Instructions to follow:
Check every line of the data below for the word "white". Copy the ones that have it.

[Object state change records]
++++

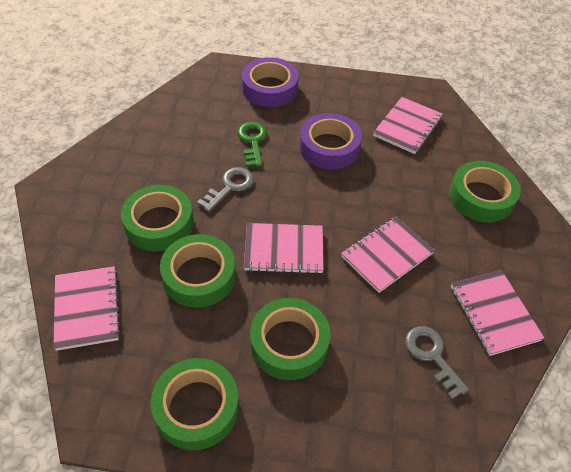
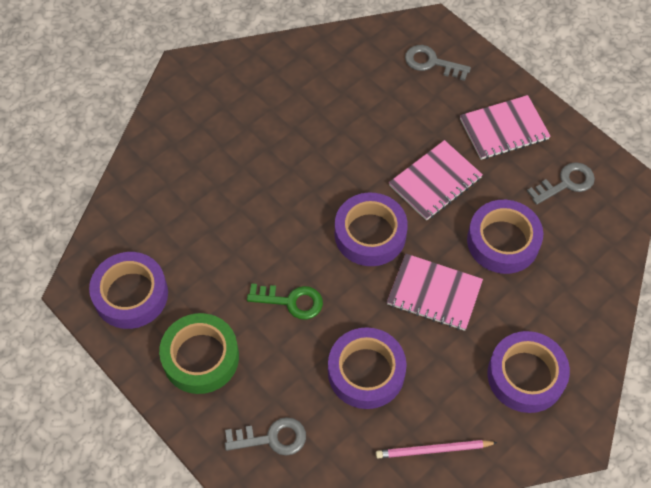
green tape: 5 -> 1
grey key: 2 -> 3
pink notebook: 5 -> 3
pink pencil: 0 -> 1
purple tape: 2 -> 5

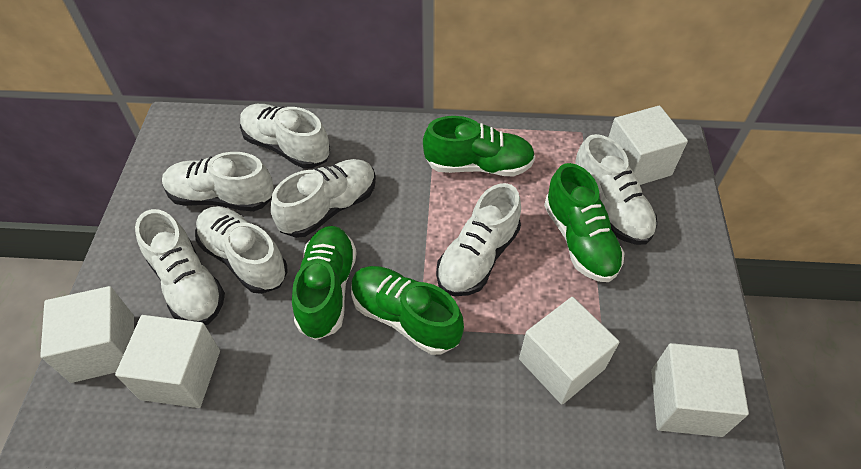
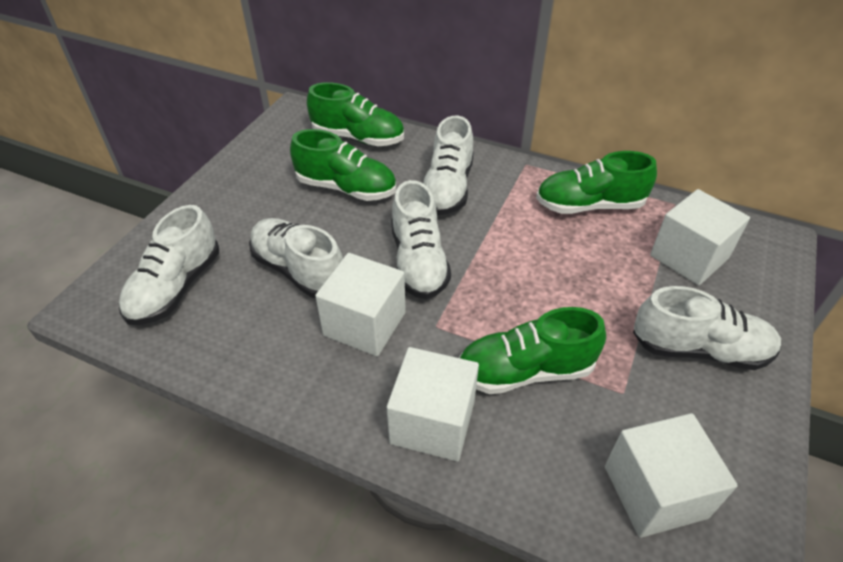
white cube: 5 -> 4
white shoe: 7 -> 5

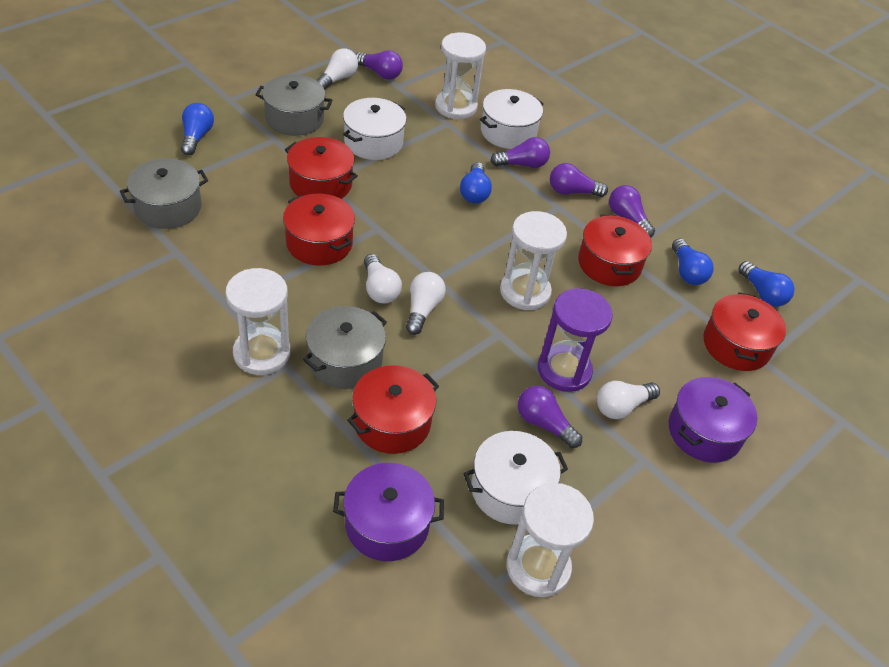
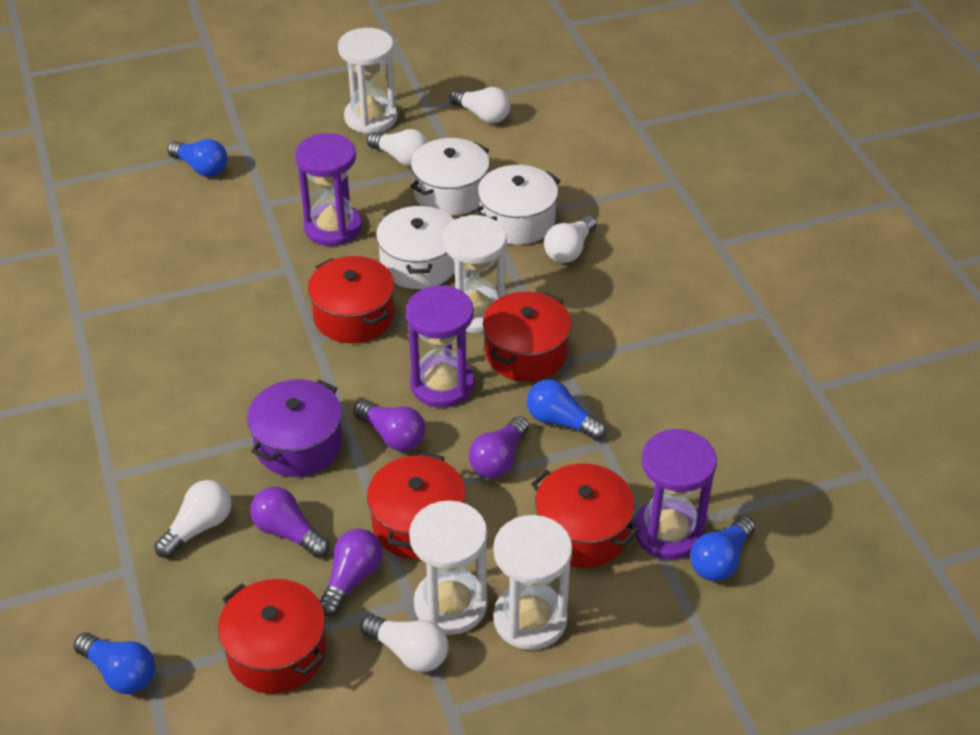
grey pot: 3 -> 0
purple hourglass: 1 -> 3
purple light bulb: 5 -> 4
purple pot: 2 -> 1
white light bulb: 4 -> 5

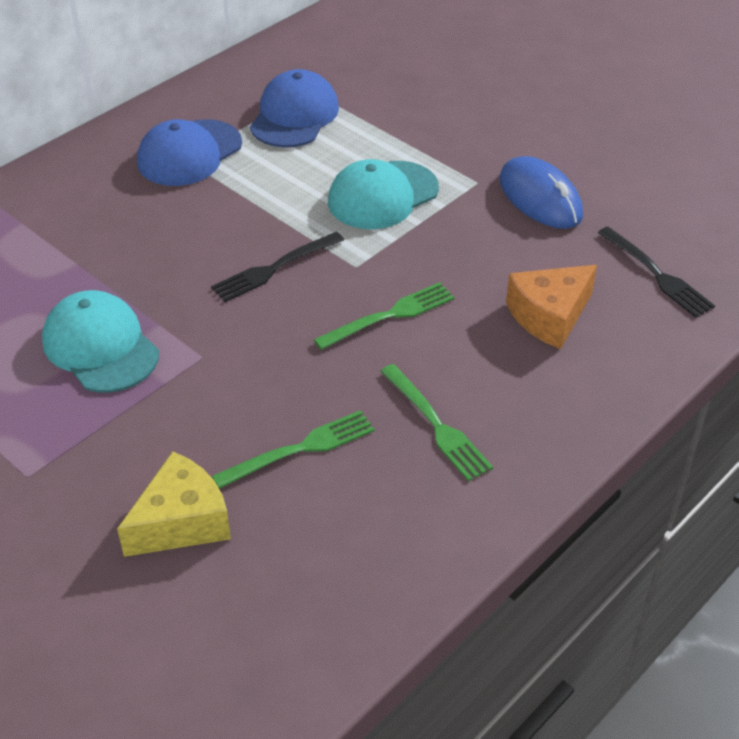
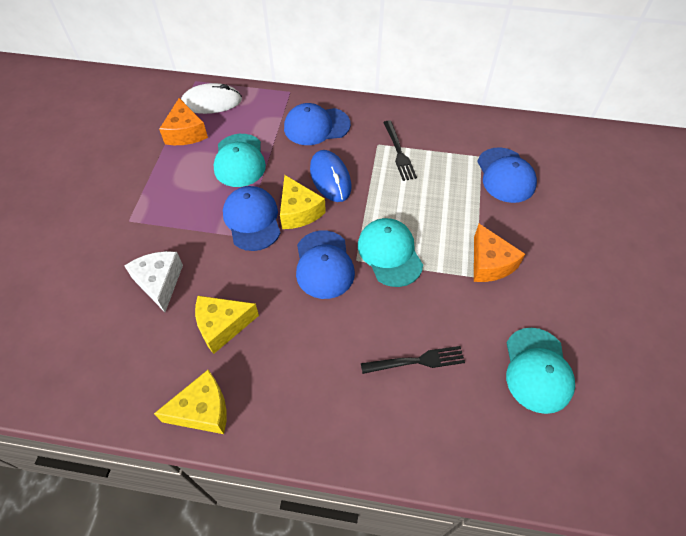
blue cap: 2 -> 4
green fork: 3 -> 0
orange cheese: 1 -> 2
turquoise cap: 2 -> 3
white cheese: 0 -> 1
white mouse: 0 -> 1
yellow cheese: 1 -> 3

++++

Solved exercise:
white cube: 5 -> 4
white shoe: 7 -> 5
white light bulb: 4 -> 5
white cheese: 0 -> 1
white mouse: 0 -> 1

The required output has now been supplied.